• [WHAT YOU HAVE TO DO]:
Show every line of the data that includes the word "none".

• [DATA FOR THIS TASK]:
====================

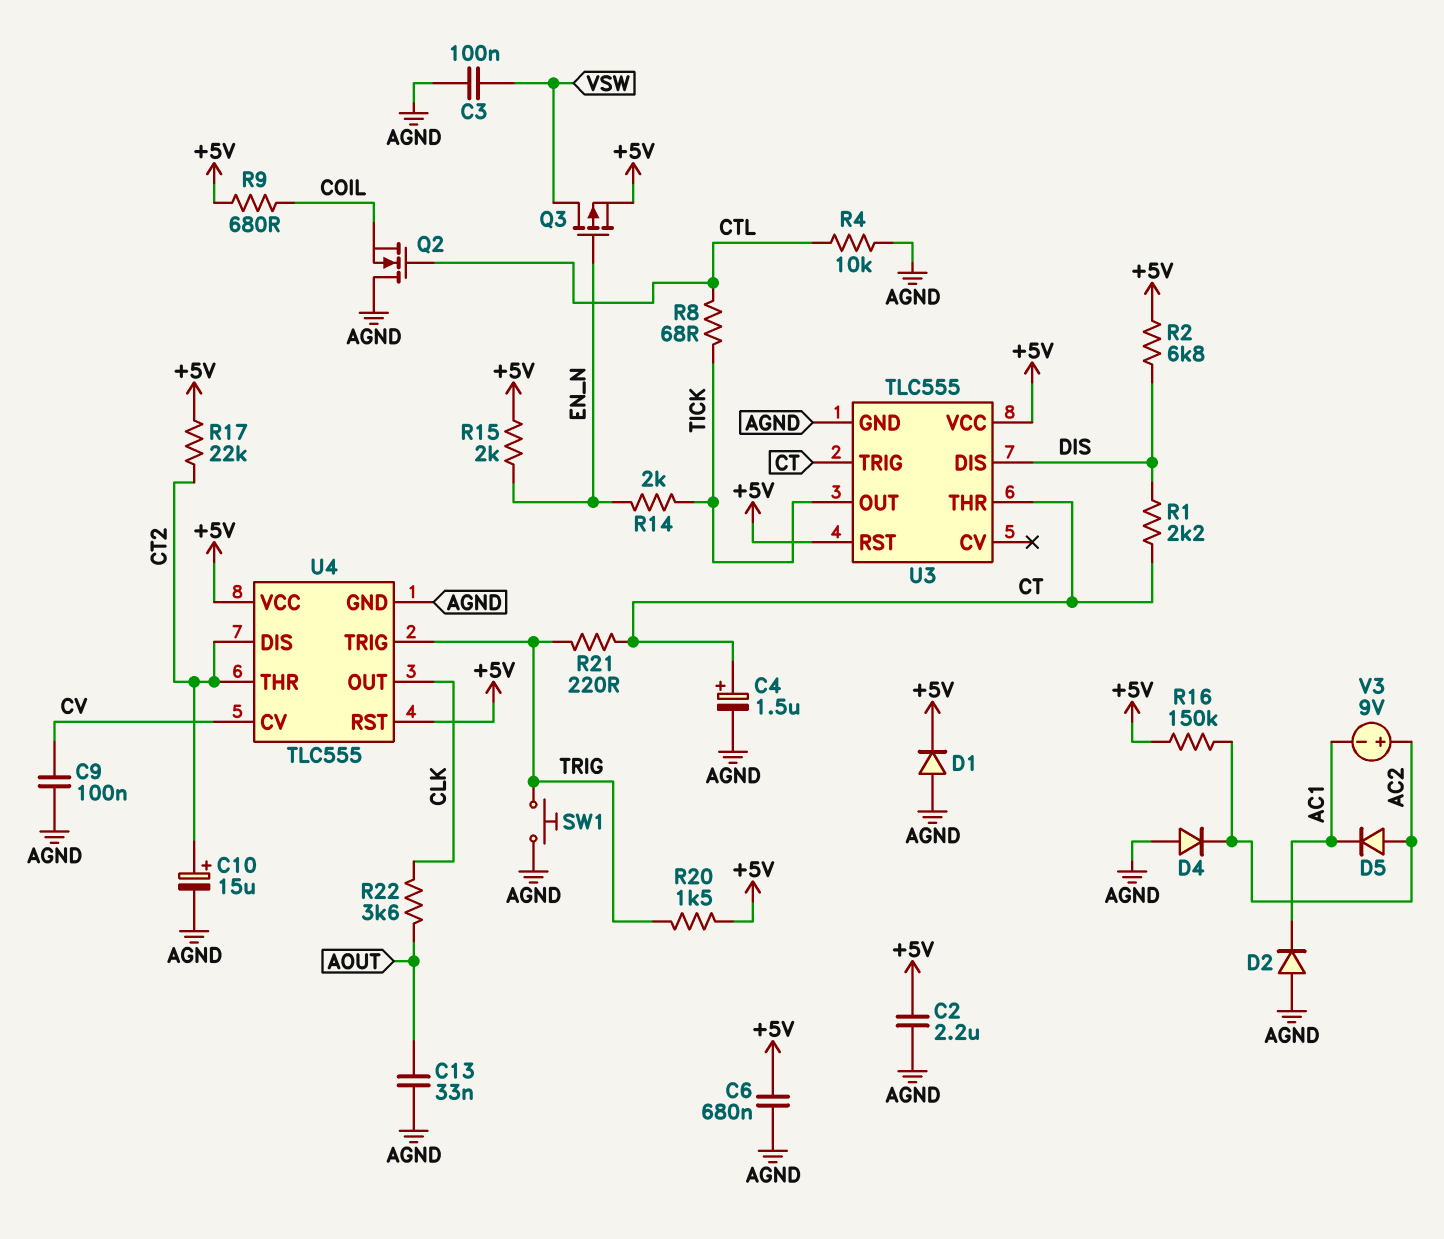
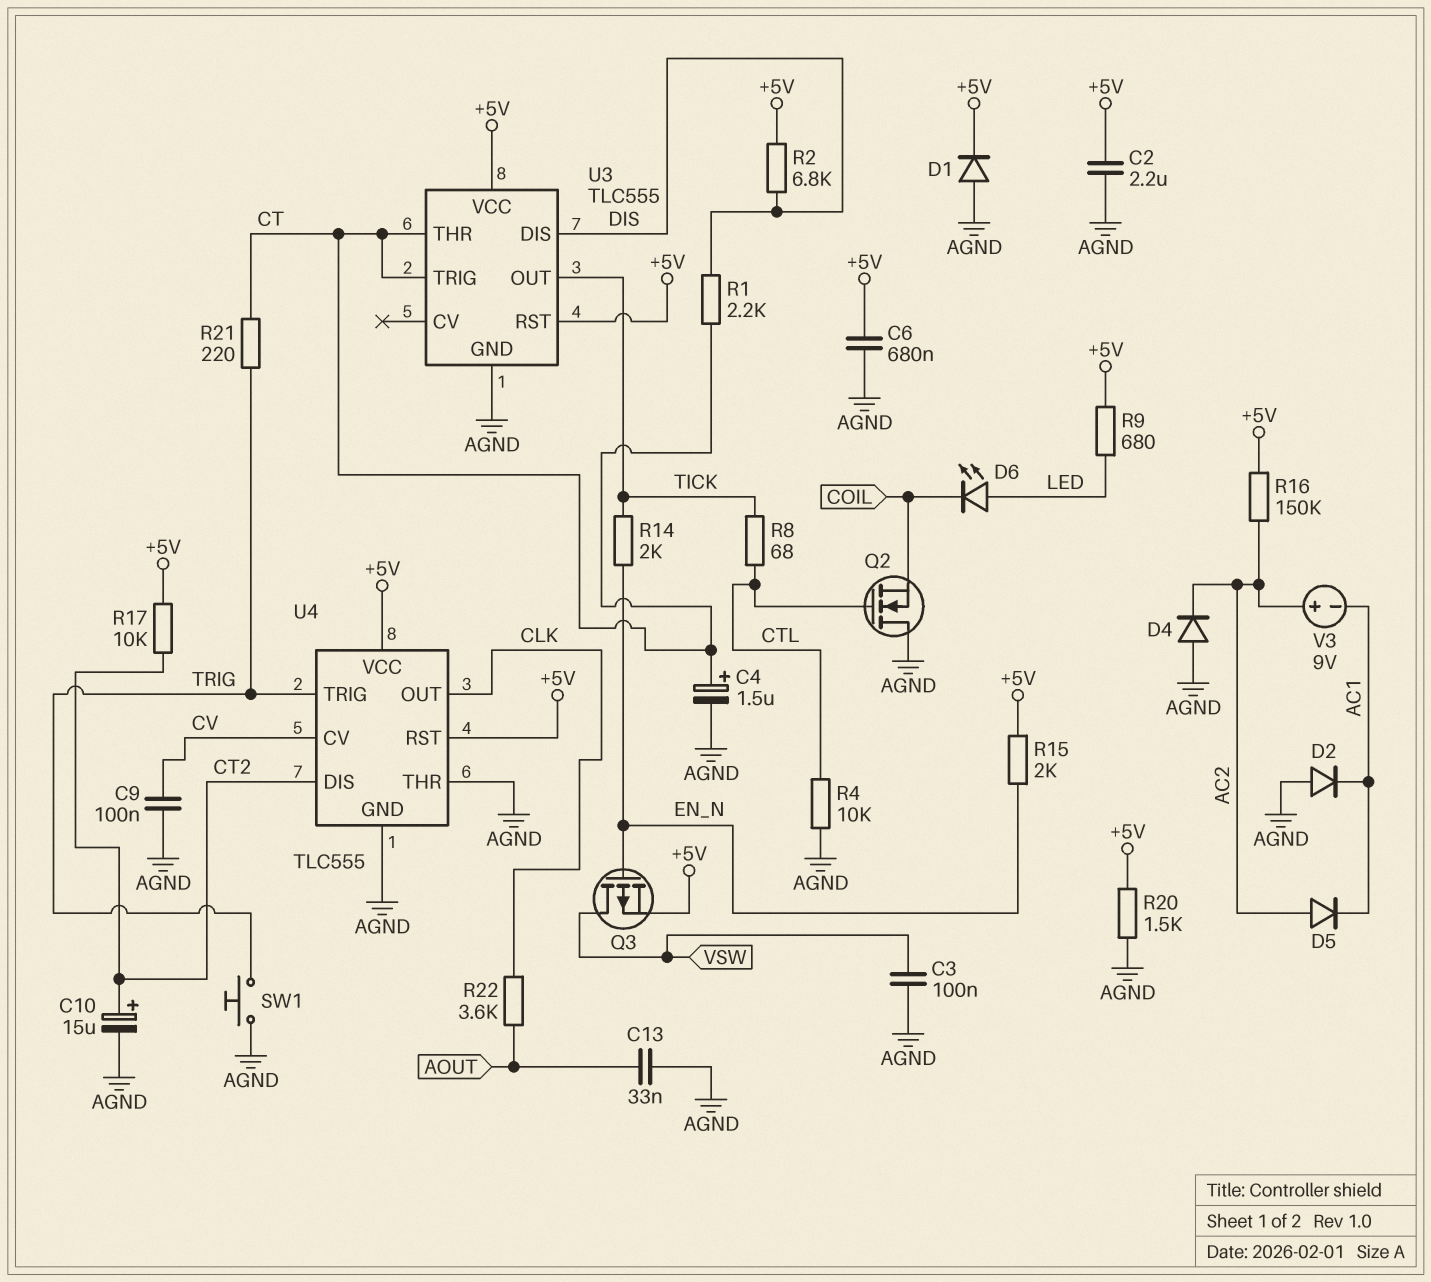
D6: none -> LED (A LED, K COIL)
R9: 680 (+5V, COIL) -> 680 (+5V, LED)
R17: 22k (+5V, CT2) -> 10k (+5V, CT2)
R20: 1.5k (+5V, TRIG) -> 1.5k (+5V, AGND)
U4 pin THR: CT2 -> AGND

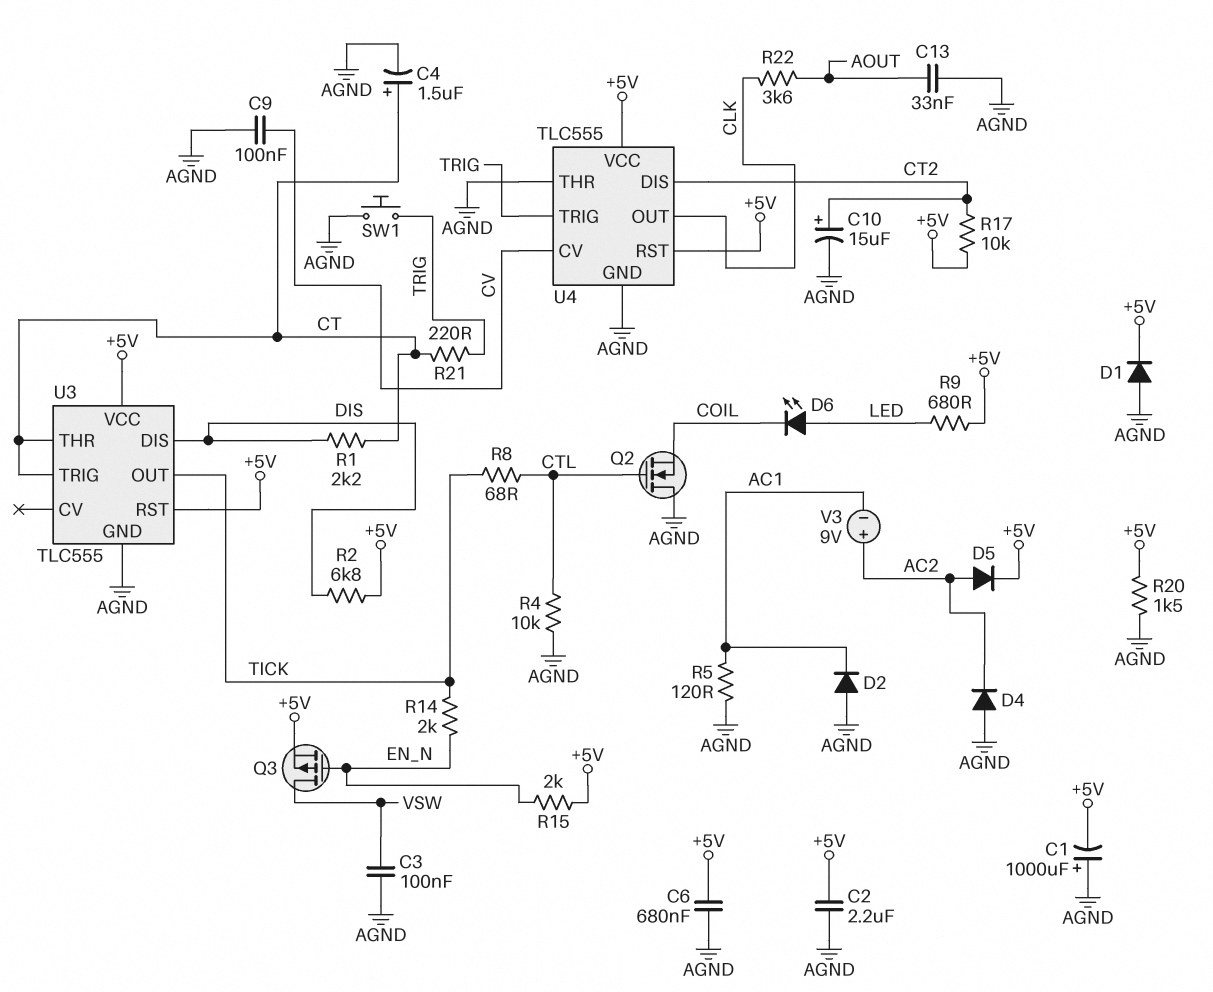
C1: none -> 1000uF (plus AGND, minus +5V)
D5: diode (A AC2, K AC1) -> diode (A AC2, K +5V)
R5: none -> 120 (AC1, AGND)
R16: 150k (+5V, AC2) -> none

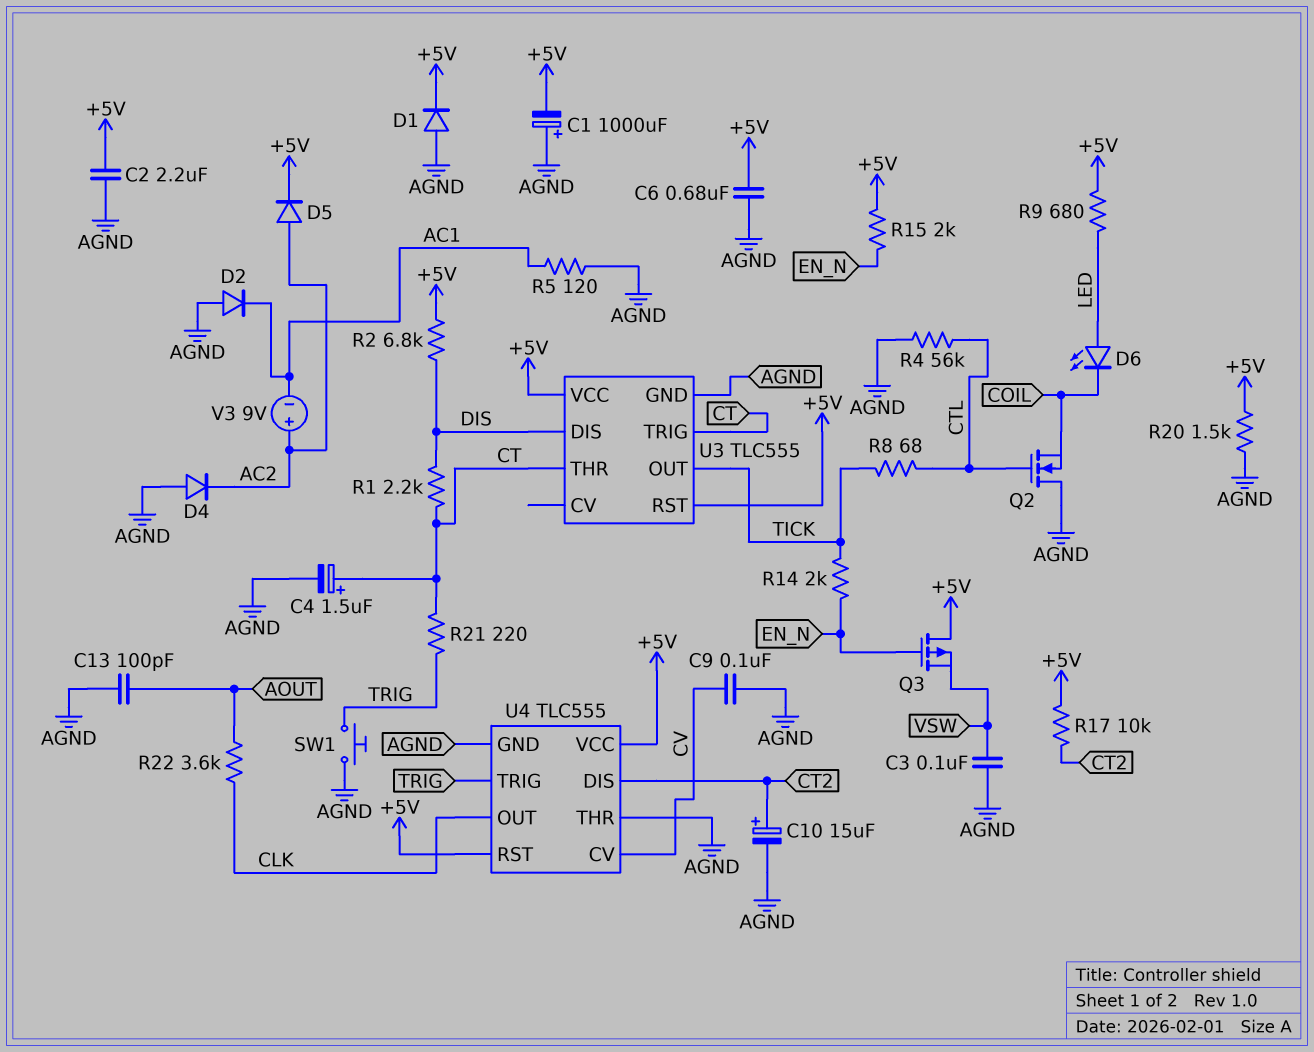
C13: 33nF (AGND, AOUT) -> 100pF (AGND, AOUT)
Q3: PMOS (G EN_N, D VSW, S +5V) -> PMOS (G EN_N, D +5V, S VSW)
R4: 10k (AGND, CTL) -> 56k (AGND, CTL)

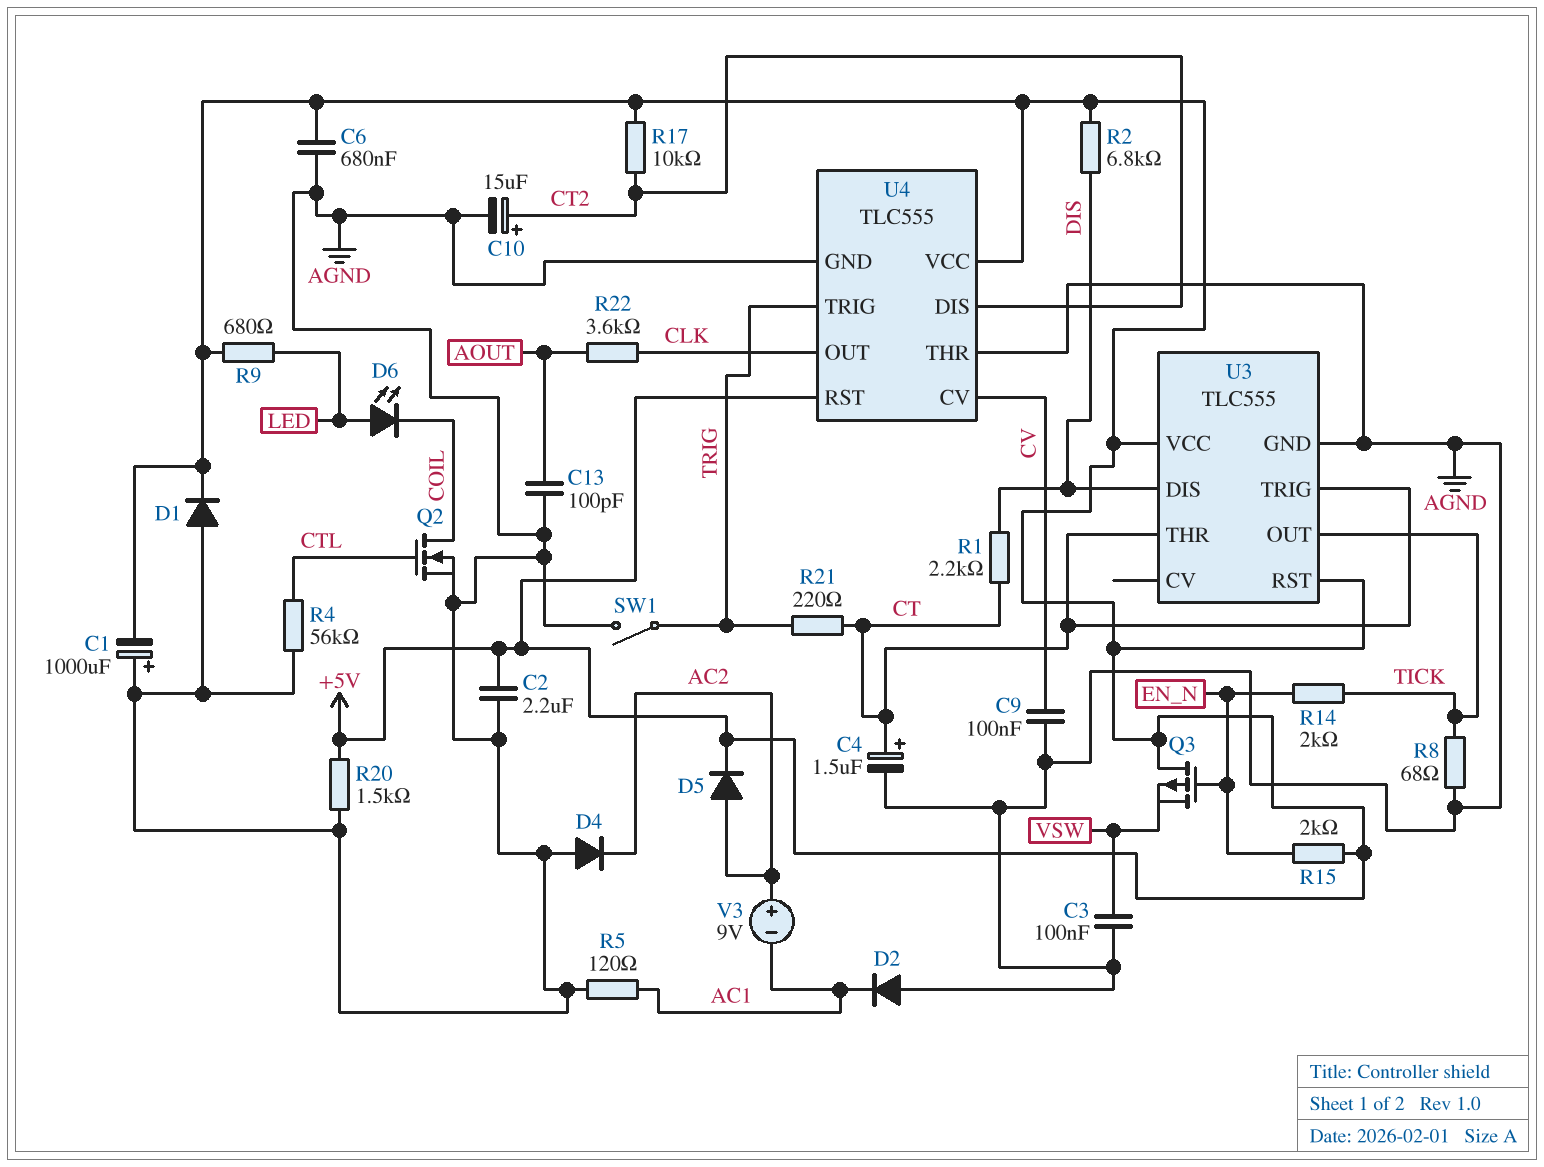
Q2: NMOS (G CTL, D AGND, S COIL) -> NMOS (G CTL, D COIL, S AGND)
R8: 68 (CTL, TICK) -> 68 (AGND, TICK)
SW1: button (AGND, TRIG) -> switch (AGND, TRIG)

====================

• [RESULT]:
D6: none -> LED (A LED, K COIL)
C1: none -> 1000uF (plus AGND, minus +5V)
R5: none -> 120 (AC1, AGND)
R16: 150k (+5V, AC2) -> none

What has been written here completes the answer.